● **YOUR OBJECTIVE**
Word for word, copy the line containing "building: none -> [178,104,225,166]" and every line after it in the records below, leaving pictures out.
+ + + + +
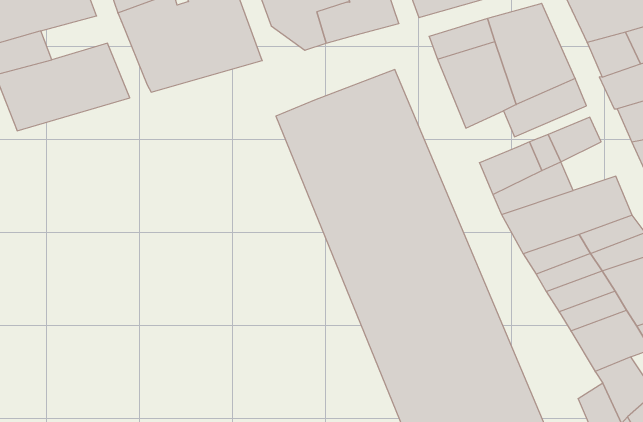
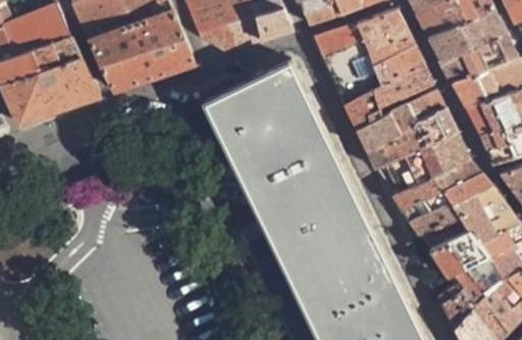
building: none -> [32,37,81,70]
building: none -> [345,89,383,128]
building: none -> [415,107,456,144]

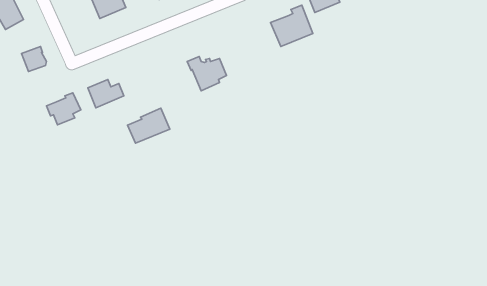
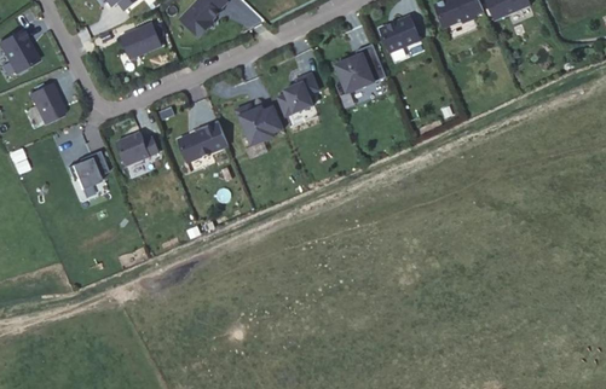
building: none -> [277,72,318,116]
building: [128,108,170,143] -> [177,118,227,161]

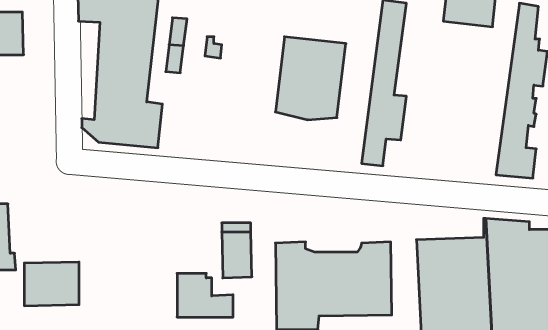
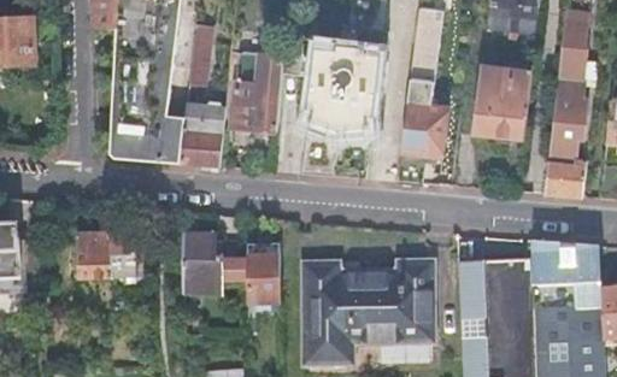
building: none -> [230,55,283,132]
building: none -> [472,61,535,139]
building: none -> [178,104,225,166]
building: [24,262,79,306] -> [77,232,136,279]
building: [177,273,233,317] -> [184,235,245,282]

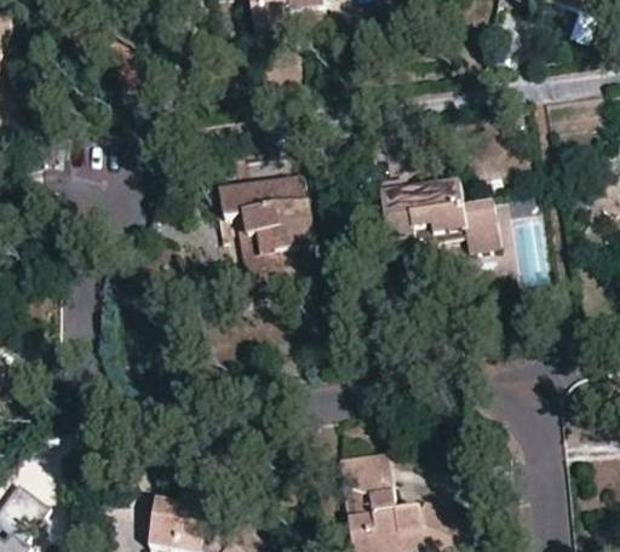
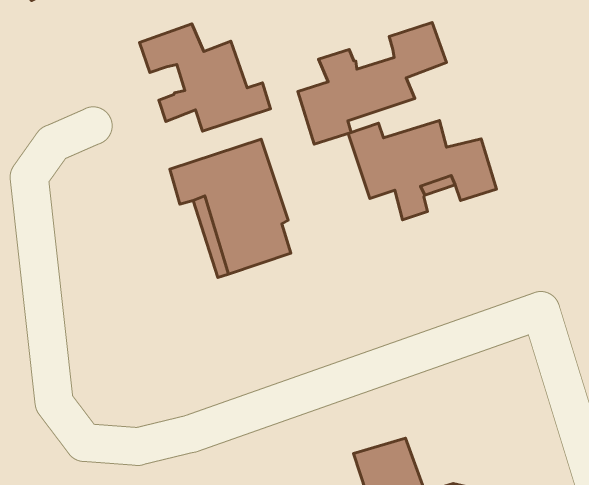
building: none -> [140,24,271,131]
building: none -> [298,22,447,144]

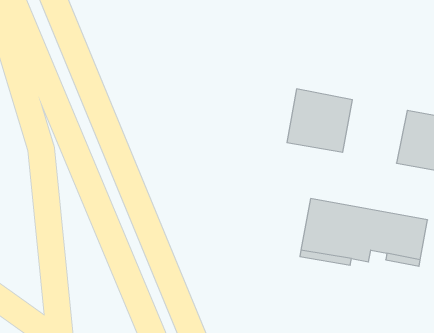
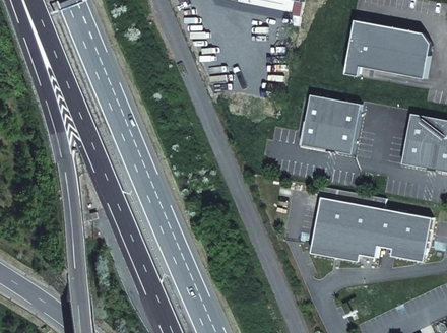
building: none -> [341,19,430,80]

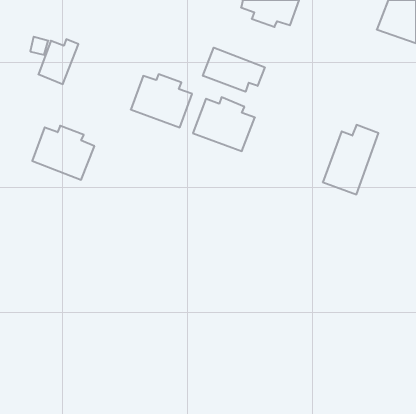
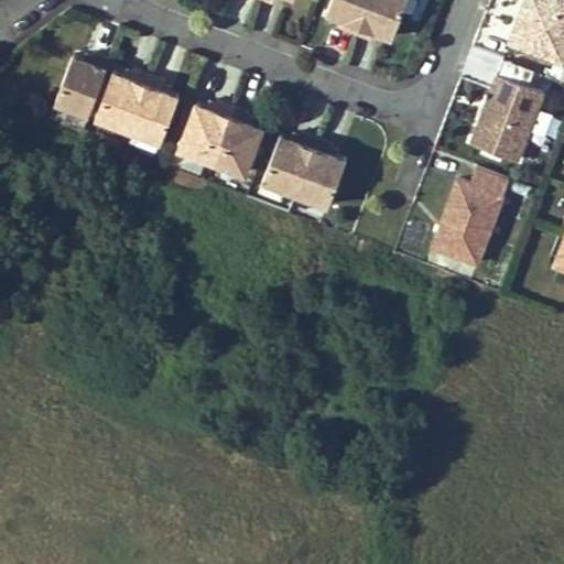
building: [203,48,265,92] -> none
building: none -> [470,77,545,163]
building: [32,126,94,180] -> [91,73,175,145]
+ + + + +
● **WRITTEN SOLUTION**
building: none -> [178,104,225,166]
building: [24,262,79,306] -> [77,232,136,279]
building: [177,273,233,317] -> [184,235,245,282]

building: none -> [140,24,271,131]
building: none -> [298,22,447,144]

building: none -> [341,19,430,80]

building: [203,48,265,92] -> none
building: none -> [470,77,545,163]
building: [32,126,94,180] -> [91,73,175,145]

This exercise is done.